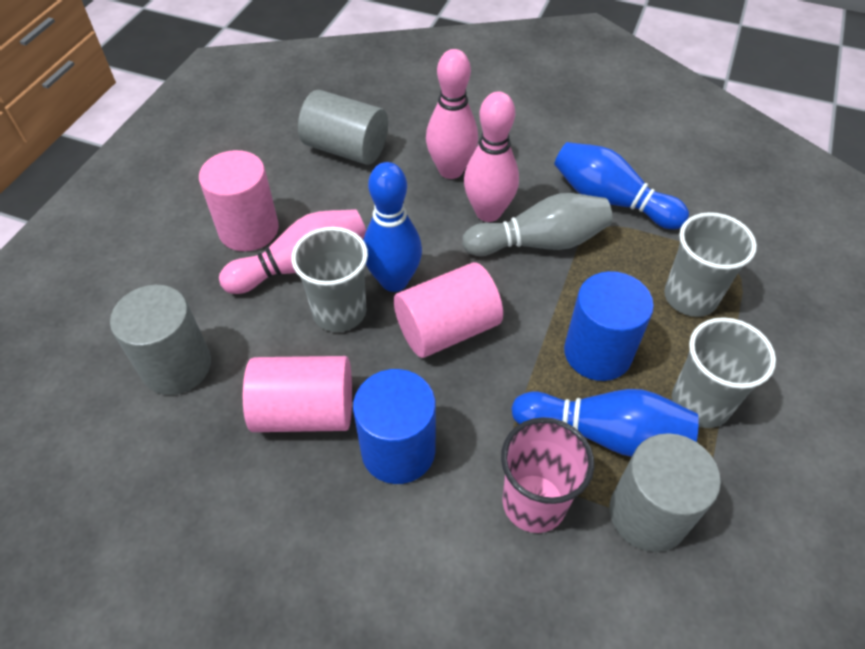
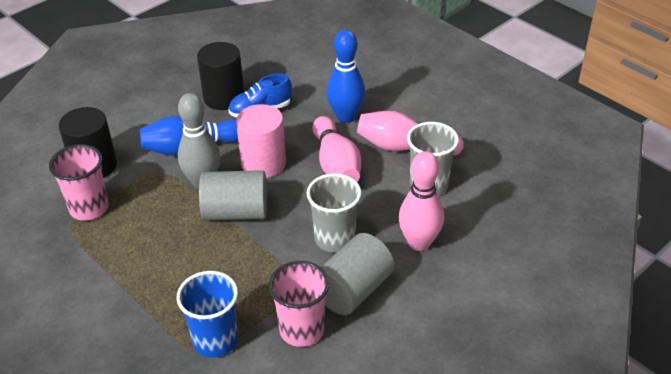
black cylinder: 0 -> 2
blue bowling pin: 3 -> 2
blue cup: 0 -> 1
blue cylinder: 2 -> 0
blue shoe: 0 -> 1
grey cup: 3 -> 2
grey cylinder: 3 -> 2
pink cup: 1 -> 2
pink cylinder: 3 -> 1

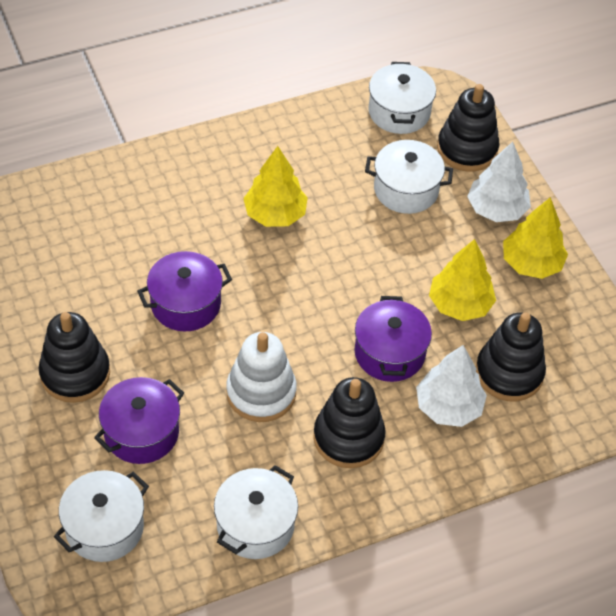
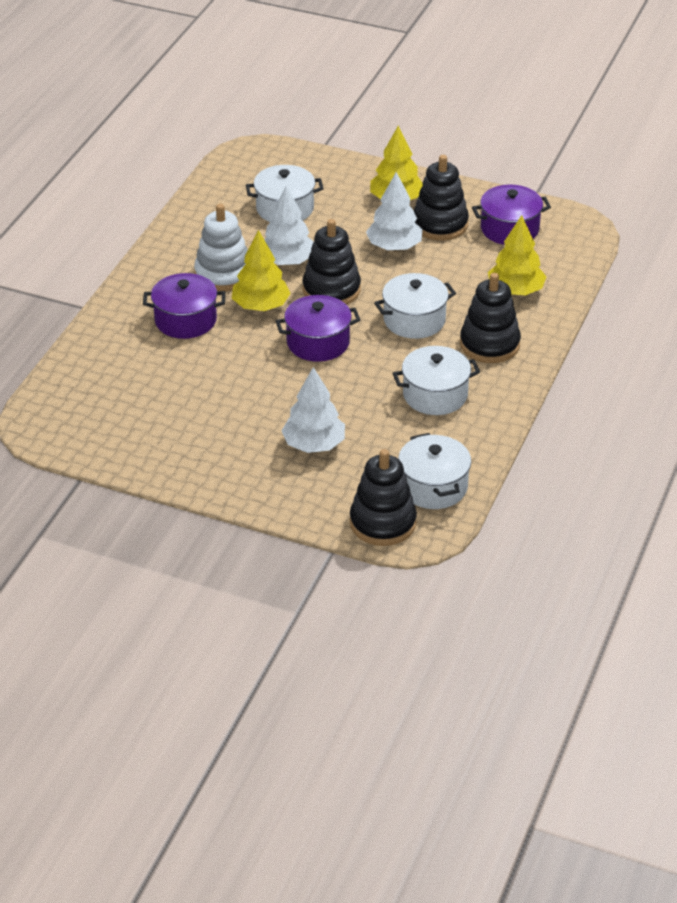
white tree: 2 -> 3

------------------------------------------------------------

_Exercise requirements_
In the copy, include exactly the lines from the one with "blue shoe: 0 -> 1" through the final line of the entries above, both ends counted, and no pictures.

_Written answer_
blue shoe: 0 -> 1
grey cup: 3 -> 2
grey cylinder: 3 -> 2
pink cup: 1 -> 2
pink cylinder: 3 -> 1

white tree: 2 -> 3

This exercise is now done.